> _Work item_: In the material below, list every line carrying the string "strawberry".

> _Raw data_:
=== Section Start ===
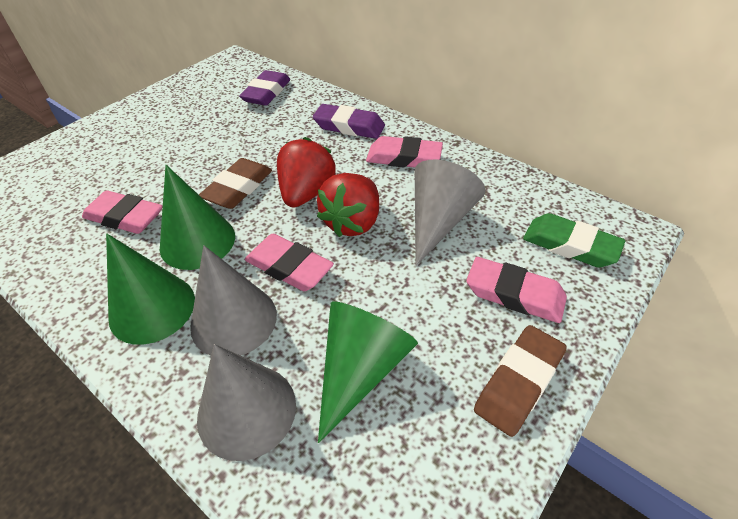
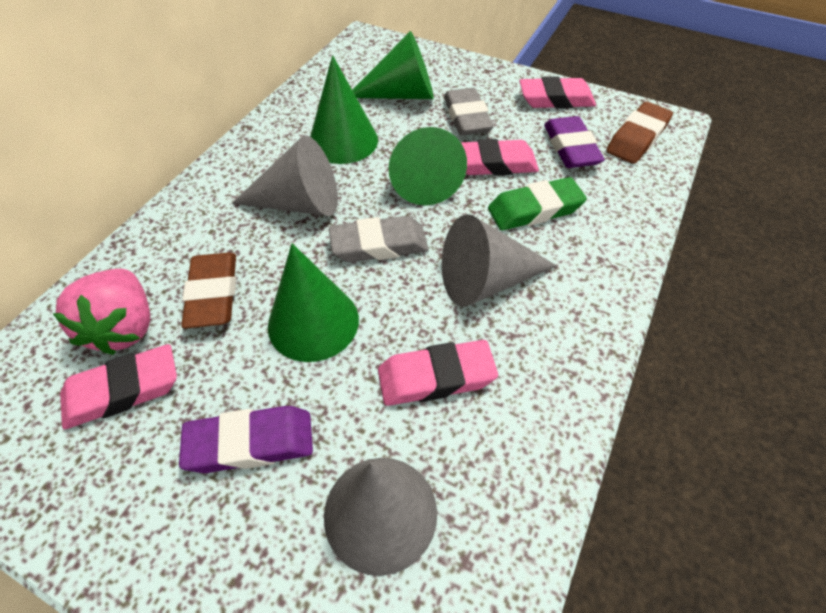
green cone: 3 -> 4
grey eraser: 0 -> 2
pink strawberry: 0 -> 1
red strawberry: 2 -> 0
=== Section End ===
> _Result of the exercise_:
pink strawberry: 0 -> 1
red strawberry: 2 -> 0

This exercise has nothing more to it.